>>

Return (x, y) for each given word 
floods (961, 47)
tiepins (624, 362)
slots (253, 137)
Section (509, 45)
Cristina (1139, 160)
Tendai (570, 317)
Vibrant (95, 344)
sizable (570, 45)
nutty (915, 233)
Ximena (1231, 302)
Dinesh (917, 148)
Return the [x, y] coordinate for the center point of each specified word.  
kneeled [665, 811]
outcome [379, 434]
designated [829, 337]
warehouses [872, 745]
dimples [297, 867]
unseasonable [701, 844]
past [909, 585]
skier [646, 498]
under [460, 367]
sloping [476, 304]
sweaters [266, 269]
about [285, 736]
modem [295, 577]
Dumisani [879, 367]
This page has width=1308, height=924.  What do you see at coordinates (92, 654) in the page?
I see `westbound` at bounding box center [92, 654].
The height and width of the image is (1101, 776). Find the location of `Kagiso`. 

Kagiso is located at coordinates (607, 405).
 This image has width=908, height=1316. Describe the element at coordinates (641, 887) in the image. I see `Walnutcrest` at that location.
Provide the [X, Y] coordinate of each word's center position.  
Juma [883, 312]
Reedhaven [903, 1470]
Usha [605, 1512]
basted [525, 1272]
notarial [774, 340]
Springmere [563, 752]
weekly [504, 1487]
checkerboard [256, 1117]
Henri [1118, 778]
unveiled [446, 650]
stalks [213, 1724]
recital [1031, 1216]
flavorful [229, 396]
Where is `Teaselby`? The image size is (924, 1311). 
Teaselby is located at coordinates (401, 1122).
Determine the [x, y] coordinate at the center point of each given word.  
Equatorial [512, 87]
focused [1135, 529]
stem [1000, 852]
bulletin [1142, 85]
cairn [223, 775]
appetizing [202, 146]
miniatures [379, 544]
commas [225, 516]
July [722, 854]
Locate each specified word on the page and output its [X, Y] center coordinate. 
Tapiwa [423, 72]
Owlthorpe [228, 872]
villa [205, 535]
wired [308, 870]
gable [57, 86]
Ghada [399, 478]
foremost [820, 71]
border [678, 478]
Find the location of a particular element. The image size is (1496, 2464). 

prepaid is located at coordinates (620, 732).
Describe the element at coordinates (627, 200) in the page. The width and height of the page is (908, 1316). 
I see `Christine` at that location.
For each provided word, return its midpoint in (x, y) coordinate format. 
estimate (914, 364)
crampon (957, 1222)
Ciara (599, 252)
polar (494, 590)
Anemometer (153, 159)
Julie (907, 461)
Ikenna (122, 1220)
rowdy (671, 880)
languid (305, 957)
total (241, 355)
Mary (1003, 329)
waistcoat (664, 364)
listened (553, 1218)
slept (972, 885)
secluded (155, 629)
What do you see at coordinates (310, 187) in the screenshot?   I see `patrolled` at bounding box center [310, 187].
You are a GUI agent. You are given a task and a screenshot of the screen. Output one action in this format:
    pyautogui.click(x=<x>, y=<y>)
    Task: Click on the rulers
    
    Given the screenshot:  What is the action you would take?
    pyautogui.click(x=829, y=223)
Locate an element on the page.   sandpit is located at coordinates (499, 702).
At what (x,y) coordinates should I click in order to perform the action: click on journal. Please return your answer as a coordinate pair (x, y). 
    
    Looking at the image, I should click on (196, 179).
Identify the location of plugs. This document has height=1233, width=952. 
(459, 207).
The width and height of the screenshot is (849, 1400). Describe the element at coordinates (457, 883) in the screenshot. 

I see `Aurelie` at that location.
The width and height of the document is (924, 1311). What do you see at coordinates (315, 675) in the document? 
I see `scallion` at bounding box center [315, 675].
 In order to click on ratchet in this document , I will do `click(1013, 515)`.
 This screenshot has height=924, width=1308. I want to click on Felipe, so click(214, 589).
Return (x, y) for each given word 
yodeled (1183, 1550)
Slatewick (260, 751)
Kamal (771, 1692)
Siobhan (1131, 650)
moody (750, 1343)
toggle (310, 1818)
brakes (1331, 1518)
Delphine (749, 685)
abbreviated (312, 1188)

<<

- Aim -
Rewrite all of the rows above, replacing "each given word" with "each listed word" and leaving everything else unchanged.

- Written response -
Return (x, y) for each listed word 
floods (961, 47)
tiepins (624, 362)
slots (253, 137)
Section (509, 45)
Cristina (1139, 160)
Tendai (570, 317)
Vibrant (95, 344)
sizable (570, 45)
nutty (915, 233)
Ximena (1231, 302)
Dinesh (917, 148)
Return the [x, y] coordinate for the center point of each specified word.  
kneeled [665, 811]
outcome [379, 434]
designated [829, 337]
warehouses [872, 745]
dimples [297, 867]
unseasonable [701, 844]
past [909, 585]
skier [646, 498]
under [460, 367]
sloping [476, 304]
sweaters [266, 269]
about [285, 736]
modem [295, 577]
Dumisani [879, 367]
This page has width=1308, height=924.  What do you see at coordinates (92, 654) in the page?
I see `westbound` at bounding box center [92, 654].
The height and width of the image is (1101, 776). Find the location of `Kagiso`. 

Kagiso is located at coordinates (607, 405).
 This image has width=908, height=1316. Describe the element at coordinates (641, 887) in the image. I see `Walnutcrest` at that location.
Provide the [X, Y] coordinate of each word's center position.  
Juma [883, 312]
Reedhaven [903, 1470]
Usha [605, 1512]
basted [525, 1272]
notarial [774, 340]
Springmere [563, 752]
weekly [504, 1487]
checkerboard [256, 1117]
Henri [1118, 778]
unveiled [446, 650]
stalks [213, 1724]
recital [1031, 1216]
flavorful [229, 396]
Where is `Teaselby`? The image size is (924, 1311). 
Teaselby is located at coordinates (401, 1122).
Determine the [x, y] coordinate at the center point of each listed word.  
Equatorial [512, 87]
focused [1135, 529]
stem [1000, 852]
bulletin [1142, 85]
cairn [223, 775]
appetizing [202, 146]
miniatures [379, 544]
commas [225, 516]
July [722, 854]
Locate each specified word on the page and output its [X, Y] center coordinate. 
Tapiwa [423, 72]
Owlthorpe [228, 872]
villa [205, 535]
wired [308, 870]
gable [57, 86]
Ghada [399, 478]
foremost [820, 71]
border [678, 478]
Find the location of a particular element. The image size is (1496, 2464). 

prepaid is located at coordinates (620, 732).
Describe the element at coordinates (627, 200) in the page. The width and height of the page is (908, 1316). 
I see `Christine` at that location.
For each provided word, return its midpoint in (x, y) coordinate format. 
estimate (914, 364)
crampon (957, 1222)
Ciara (599, 252)
polar (494, 590)
Anemometer (153, 159)
Julie (907, 461)
Ikenna (122, 1220)
rowdy (671, 880)
languid (305, 957)
total (241, 355)
Mary (1003, 329)
waistcoat (664, 364)
listened (553, 1218)
slept (972, 885)
secluded (155, 629)
What do you see at coordinates (310, 187) in the screenshot?   I see `patrolled` at bounding box center [310, 187].
You are a GUI agent. You are given a task and a screenshot of the screen. Output one action in this format:
    pyautogui.click(x=<x>, y=<y>)
    Task: Click on the rulers
    
    Given the screenshot:  What is the action you would take?
    pyautogui.click(x=829, y=223)
Locate an element on the page.   sandpit is located at coordinates (499, 702).
At what (x,y) coordinates should I click in order to perform the action: click on journal. Please return your answer as a coordinate pair (x, y). 
    
    Looking at the image, I should click on (196, 179).
Identify the location of plugs. This document has height=1233, width=952. 
(459, 207).
The width and height of the screenshot is (849, 1400). Describe the element at coordinates (457, 883) in the screenshot. 

I see `Aurelie` at that location.
The width and height of the document is (924, 1311). What do you see at coordinates (315, 675) in the document? 
I see `scallion` at bounding box center [315, 675].
 In order to click on ratchet in this document , I will do `click(1013, 515)`.
 This screenshot has height=924, width=1308. I want to click on Felipe, so click(214, 589).
Return (x, y) for each listed word 
yodeled (1183, 1550)
Slatewick (260, 751)
Kamal (771, 1692)
Siobhan (1131, 650)
moody (750, 1343)
toggle (310, 1818)
brakes (1331, 1518)
Delphine (749, 685)
abbreviated (312, 1188)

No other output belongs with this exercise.